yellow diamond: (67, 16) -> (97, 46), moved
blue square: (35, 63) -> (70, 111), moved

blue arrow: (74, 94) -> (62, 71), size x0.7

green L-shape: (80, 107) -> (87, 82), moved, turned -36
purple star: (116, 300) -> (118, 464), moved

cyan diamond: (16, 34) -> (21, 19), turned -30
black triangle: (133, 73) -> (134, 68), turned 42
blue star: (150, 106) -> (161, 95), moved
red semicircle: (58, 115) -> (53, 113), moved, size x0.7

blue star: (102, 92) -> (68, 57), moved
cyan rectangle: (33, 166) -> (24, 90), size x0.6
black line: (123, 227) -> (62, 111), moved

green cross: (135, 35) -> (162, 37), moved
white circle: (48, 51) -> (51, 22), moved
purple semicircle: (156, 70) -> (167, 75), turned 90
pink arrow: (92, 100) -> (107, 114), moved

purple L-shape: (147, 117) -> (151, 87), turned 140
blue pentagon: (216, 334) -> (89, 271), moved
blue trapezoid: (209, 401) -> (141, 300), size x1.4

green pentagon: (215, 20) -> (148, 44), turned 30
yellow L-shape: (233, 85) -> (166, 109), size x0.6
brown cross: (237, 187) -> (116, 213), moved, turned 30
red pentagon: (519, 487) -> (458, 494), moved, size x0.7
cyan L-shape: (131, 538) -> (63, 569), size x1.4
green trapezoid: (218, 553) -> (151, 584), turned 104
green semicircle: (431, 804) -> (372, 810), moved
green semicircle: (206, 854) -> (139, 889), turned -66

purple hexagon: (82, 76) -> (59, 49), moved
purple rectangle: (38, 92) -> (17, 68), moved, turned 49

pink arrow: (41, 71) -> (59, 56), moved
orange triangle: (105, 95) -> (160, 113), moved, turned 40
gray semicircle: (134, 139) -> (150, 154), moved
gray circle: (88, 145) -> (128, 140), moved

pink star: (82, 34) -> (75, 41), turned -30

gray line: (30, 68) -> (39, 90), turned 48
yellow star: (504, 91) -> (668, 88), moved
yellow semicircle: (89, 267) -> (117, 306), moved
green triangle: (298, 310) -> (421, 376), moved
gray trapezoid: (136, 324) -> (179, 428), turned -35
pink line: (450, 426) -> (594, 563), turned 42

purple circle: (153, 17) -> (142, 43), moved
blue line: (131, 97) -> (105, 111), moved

________________

The answer must be every line of the records that holds the string "size".

> _Your solution_
blue arrow: (74, 94) -> (62, 71), size x0.7
red semicircle: (58, 115) -> (53, 113), moved, size x0.7
cyan rectangle: (33, 166) -> (24, 90), size x0.6
blue trapezoid: (209, 401) -> (141, 300), size x1.4
yellow L-shape: (233, 85) -> (166, 109), size x0.6
red pentagon: (519, 487) -> (458, 494), moved, size x0.7
cyan L-shape: (131, 538) -> (63, 569), size x1.4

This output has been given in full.